*Task material*
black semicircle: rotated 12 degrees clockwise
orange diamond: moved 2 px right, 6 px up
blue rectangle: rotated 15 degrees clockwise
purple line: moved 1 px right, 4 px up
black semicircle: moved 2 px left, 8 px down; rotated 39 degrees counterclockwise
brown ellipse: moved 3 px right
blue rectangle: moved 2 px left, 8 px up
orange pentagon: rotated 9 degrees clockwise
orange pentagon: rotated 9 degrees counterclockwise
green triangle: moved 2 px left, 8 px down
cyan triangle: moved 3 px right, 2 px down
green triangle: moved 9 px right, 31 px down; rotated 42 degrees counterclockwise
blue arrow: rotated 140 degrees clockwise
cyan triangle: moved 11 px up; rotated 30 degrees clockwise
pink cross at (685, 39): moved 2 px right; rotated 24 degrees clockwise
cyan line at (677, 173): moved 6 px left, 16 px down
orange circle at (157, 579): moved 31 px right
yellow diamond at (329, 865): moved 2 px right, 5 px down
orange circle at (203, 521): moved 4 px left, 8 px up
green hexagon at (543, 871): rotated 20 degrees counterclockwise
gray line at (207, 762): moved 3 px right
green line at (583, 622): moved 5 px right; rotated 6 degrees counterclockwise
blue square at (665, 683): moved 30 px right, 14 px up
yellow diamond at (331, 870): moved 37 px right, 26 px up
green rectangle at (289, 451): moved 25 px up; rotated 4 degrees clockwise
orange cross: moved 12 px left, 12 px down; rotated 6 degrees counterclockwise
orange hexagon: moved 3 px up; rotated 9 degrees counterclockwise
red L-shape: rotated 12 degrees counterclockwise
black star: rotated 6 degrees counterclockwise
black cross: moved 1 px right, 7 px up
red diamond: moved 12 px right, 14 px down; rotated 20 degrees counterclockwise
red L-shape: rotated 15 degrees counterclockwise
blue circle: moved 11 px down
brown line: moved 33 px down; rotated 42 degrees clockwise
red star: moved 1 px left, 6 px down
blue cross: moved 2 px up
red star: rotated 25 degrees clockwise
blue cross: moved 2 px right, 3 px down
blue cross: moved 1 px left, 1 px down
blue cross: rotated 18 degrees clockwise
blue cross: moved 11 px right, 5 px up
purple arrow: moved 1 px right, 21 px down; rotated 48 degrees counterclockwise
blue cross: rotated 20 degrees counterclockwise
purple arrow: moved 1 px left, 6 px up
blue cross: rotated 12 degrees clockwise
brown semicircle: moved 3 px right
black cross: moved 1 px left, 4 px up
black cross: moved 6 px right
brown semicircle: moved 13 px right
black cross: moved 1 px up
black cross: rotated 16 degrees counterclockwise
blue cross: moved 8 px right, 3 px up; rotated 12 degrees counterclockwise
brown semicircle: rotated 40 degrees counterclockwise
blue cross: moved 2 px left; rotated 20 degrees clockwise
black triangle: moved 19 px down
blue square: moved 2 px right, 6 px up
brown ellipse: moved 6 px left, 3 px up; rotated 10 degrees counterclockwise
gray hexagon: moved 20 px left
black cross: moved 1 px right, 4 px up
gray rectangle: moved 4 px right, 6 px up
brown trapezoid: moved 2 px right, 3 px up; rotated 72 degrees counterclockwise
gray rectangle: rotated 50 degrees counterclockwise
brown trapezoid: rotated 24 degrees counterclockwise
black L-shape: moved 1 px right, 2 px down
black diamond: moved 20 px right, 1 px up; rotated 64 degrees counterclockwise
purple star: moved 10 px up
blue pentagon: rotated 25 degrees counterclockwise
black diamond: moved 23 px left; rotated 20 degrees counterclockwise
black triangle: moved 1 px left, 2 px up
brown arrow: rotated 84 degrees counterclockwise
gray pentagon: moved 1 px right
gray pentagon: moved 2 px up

*Work to do*
Convert all of the lines above into a numbered list, omitting any blank lines.

*Correct output*
1. black semicircle: rotated 12 degrees clockwise
2. orange diamond: moved 2 px right, 6 px up
3. blue rectangle: rotated 15 degrees clockwise
4. purple line: moved 1 px right, 4 px up
5. black semicircle: moved 2 px left, 8 px down; rotated 39 degrees counterclockwise
6. brown ellipse: moved 3 px right
7. blue rectangle: moved 2 px left, 8 px up
8. orange pentagon: rotated 9 degrees clockwise
9. orange pentagon: rotated 9 degrees counterclockwise
10. green triangle: moved 2 px left, 8 px down
11. cyan triangle: moved 3 px right, 2 px down
12. green triangle: moved 9 px right, 31 px down; rotated 42 degrees counterclockwise
13. blue arrow: rotated 140 degrees clockwise
14. cyan triangle: moved 11 px up; rotated 30 degrees clockwise
15. pink cross at (685, 39): moved 2 px right; rotated 24 degrees clockwise
16. cyan line at (677, 173): moved 6 px left, 16 px down
17. orange circle at (157, 579): moved 31 px right
18. yellow diamond at (329, 865): moved 2 px right, 5 px down
19. orange circle at (203, 521): moved 4 px left, 8 px up
20. green hexagon at (543, 871): rotated 20 degrees counterclockwise
21. gray line at (207, 762): moved 3 px right
22. green line at (583, 622): moved 5 px right; rotated 6 degrees counterclockwise
23. blue square at (665, 683): moved 30 px right, 14 px up
24. yellow diamond at (331, 870): moved 37 px right, 26 px up
25. green rectangle at (289, 451): moved 25 px up; rotated 4 degrees clockwise
26. orange cross: moved 12 px left, 12 px down; rotated 6 degrees counterclockwise
27. orange hexagon: moved 3 px up; rotated 9 degrees counterclockwise
28. red L-shape: rotated 12 degrees counterclockwise
29. black star: rotated 6 degrees counterclockwise
30. black cross: moved 1 px right, 7 px up
31. red diamond: moved 12 px right, 14 px down; rotated 20 degrees counterclockwise
32. red L-shape: rotated 15 degrees counterclockwise
33. blue circle: moved 11 px down
34. brown line: moved 33 px down; rotated 42 degrees clockwise
35. red star: moved 1 px left, 6 px down
36. blue cross: moved 2 px up
37. red star: rotated 25 degrees clockwise
38. blue cross: moved 2 px right, 3 px down
39. blue cross: moved 1 px left, 1 px down
40. blue cross: rotated 18 degrees clockwise
41. blue cross: moved 11 px right, 5 px up
42. purple arrow: moved 1 px right, 21 px down; rotated 48 degrees counterclockwise
43. blue cross: rotated 20 degrees counterclockwise
44. purple arrow: moved 1 px left, 6 px up
45. blue cross: rotated 12 degrees clockwise
46. brown semicircle: moved 3 px right
47. black cross: moved 1 px left, 4 px up
48. black cross: moved 6 px right
49. brown semicircle: moved 13 px right
50. black cross: moved 1 px up
51. black cross: rotated 16 degrees counterclockwise
52. blue cross: moved 8 px right, 3 px up; rotated 12 degrees counterclockwise
53. brown semicircle: rotated 40 degrees counterclockwise
54. blue cross: moved 2 px left; rotated 20 degrees clockwise
55. black triangle: moved 19 px down
56. blue square: moved 2 px right, 6 px up
57. brown ellipse: moved 6 px left, 3 px up; rotated 10 degrees counterclockwise
58. gray hexagon: moved 20 px left
59. black cross: moved 1 px right, 4 px up
60. gray rectangle: moved 4 px right, 6 px up
61. brown trapezoid: moved 2 px right, 3 px up; rotated 72 degrees counterclockwise
62. gray rectangle: rotated 50 degrees counterclockwise
63. brown trapezoid: rotated 24 degrees counterclockwise
64. black L-shape: moved 1 px right, 2 px down
65. black diamond: moved 20 px right, 1 px up; rotated 64 degrees counterclockwise
66. purple star: moved 10 px up
67. blue pentagon: rotated 25 degrees counterclockwise
68. black diamond: moved 23 px left; rotated 20 degrees counterclockwise
69. black triangle: moved 1 px left, 2 px up
70. brown arrow: rotated 84 degrees counterclockwise
71. gray pentagon: moved 1 px right
72. gray pentagon: moved 2 px up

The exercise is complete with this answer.